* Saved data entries
= = = = = = =

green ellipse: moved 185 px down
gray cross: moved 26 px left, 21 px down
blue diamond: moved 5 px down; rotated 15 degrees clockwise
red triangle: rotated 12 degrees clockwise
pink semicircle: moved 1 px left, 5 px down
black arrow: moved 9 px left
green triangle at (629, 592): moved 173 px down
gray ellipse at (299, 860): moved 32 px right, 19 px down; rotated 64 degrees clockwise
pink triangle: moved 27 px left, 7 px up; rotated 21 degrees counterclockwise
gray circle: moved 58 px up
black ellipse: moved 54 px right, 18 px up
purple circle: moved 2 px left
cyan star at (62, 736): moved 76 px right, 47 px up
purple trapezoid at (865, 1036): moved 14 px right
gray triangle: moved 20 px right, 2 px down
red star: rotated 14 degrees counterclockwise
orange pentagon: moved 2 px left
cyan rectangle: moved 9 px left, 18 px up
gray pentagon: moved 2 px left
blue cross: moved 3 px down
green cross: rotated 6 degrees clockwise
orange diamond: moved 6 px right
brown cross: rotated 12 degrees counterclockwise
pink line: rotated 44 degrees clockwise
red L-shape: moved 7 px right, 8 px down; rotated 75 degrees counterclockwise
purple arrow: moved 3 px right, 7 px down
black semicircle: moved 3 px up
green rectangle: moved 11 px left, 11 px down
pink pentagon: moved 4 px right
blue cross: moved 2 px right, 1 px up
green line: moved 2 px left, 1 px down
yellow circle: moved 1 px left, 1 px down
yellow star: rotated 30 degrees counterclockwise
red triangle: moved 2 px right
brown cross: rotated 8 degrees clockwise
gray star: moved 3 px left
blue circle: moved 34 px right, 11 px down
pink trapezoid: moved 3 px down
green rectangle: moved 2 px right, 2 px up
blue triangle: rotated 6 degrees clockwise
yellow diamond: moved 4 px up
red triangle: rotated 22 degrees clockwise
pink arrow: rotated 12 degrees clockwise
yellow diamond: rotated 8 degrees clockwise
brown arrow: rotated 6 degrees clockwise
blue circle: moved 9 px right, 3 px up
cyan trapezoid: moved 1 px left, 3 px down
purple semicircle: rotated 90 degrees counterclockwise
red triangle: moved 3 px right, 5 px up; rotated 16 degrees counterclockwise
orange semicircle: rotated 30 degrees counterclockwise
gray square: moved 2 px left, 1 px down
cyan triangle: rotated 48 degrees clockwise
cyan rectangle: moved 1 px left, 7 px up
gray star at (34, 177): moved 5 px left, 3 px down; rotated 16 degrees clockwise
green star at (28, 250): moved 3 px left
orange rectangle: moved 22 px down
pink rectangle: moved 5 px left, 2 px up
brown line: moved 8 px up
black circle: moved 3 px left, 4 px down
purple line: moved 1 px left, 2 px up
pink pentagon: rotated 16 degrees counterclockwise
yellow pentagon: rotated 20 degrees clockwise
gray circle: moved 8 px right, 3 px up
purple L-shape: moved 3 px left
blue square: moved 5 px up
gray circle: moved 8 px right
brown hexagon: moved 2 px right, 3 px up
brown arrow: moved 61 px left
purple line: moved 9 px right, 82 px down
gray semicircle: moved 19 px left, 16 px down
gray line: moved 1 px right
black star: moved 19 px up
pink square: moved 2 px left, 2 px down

= = = = = = =

* WHAT YOU NEED TO DO
Rewrite the records from the start through the line holding "cyan rectangle: moved 9 px left, 18 px up", inclusive, replacing "black arrow" with "white arrow" and leaving everything else unchanged.

* ANSWER FOR THE TASK
green ellipse: moved 185 px down
gray cross: moved 26 px left, 21 px down
blue diamond: moved 5 px down; rotated 15 degrees clockwise
red triangle: rotated 12 degrees clockwise
pink semicircle: moved 1 px left, 5 px down
white arrow: moved 9 px left
green triangle at (629, 592): moved 173 px down
gray ellipse at (299, 860): moved 32 px right, 19 px down; rotated 64 degrees clockwise
pink triangle: moved 27 px left, 7 px up; rotated 21 degrees counterclockwise
gray circle: moved 58 px up
black ellipse: moved 54 px right, 18 px up
purple circle: moved 2 px left
cyan star at (62, 736): moved 76 px right, 47 px up
purple trapezoid at (865, 1036): moved 14 px right
gray triangle: moved 20 px right, 2 px down
red star: rotated 14 degrees counterclockwise
orange pentagon: moved 2 px left
cyan rectangle: moved 9 px left, 18 px up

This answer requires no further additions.